— PROBLEM DETAILS —
Without any pictures, output the records exactly as they are.

Coordinate-based change listings

::::

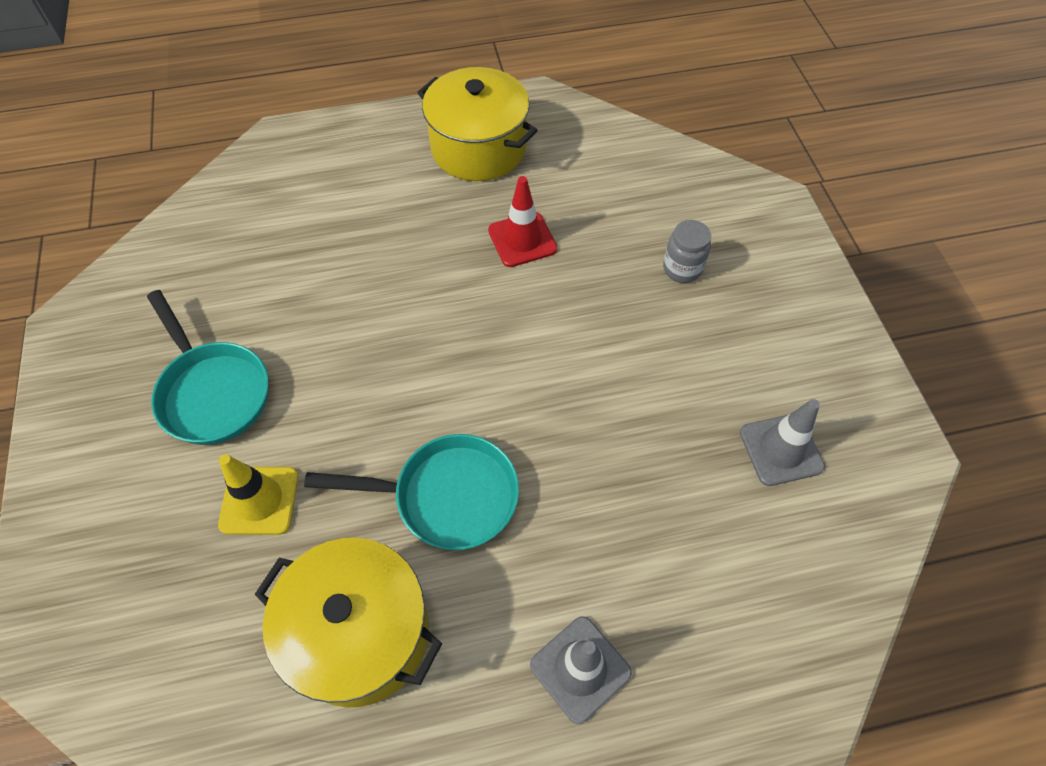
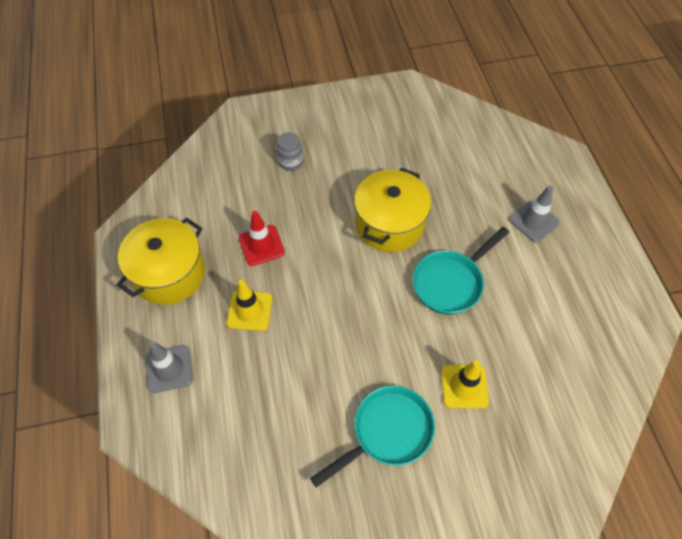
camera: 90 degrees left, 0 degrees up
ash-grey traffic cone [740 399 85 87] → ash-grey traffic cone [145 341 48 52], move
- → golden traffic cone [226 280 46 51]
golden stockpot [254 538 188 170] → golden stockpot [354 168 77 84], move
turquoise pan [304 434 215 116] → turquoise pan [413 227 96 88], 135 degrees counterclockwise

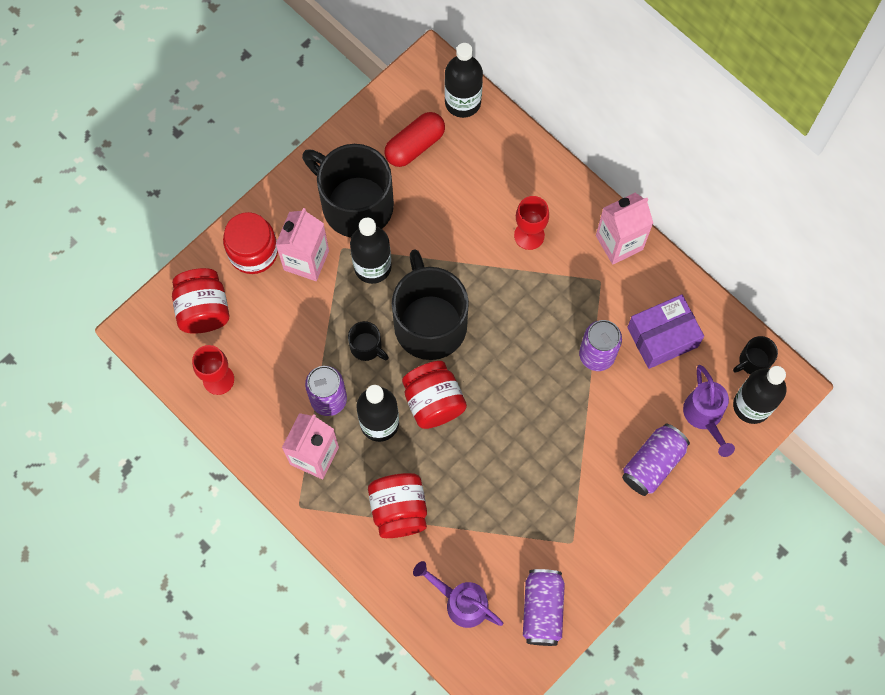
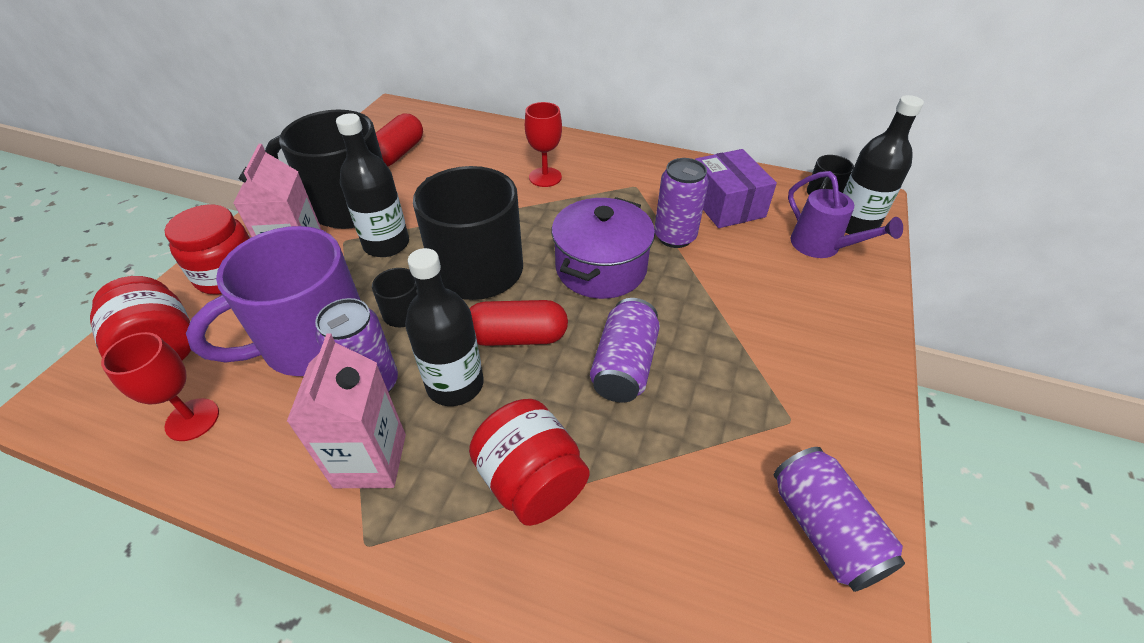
camera: 25 degrees left, 25 degrees down
- → violet tea mug [186 226 174 150]
red jam jar [402 361 65 68] → red pill shape [469 300 99 46]
- → violet stockpot [552 197 103 102]
violet soda can [622 423 68 73] → violet soda can [590 298 70 105], move
violet box [627 294 77 75] → violet box [695 149 82 79], 60 degrees counterclockwise
violet sprinkling can [413 561 90 67] → -
jet-black drink bottle [445 43 38 75] → -
rosy carton [596 193 57 72] → -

::::

— SOLUTION FOR THIS TASK —
camera: 90 degrees left, 0 degrees up
ash-grey traffic cone [740 399 85 87] → ash-grey traffic cone [145 341 48 52], move
- → golden traffic cone [226 280 46 51]
golden stockpot [254 538 188 170] → golden stockpot [354 168 77 84], move
turquoise pan [304 434 215 116] → turquoise pan [413 227 96 88], 135 degrees counterclockwise

camera: 25 degrees left, 25 degrees down
- → violet tea mug [186 226 174 150]
red jam jar [402 361 65 68] → red pill shape [469 300 99 46]
- → violet stockpot [552 197 103 102]
violet soda can [622 423 68 73] → violet soda can [590 298 70 105], move
violet box [627 294 77 75] → violet box [695 149 82 79], 60 degrees counterclockwise
violet sprinkling can [413 561 90 67] → -
jet-black drink bottle [445 43 38 75] → -
rosy carton [596 193 57 72] → -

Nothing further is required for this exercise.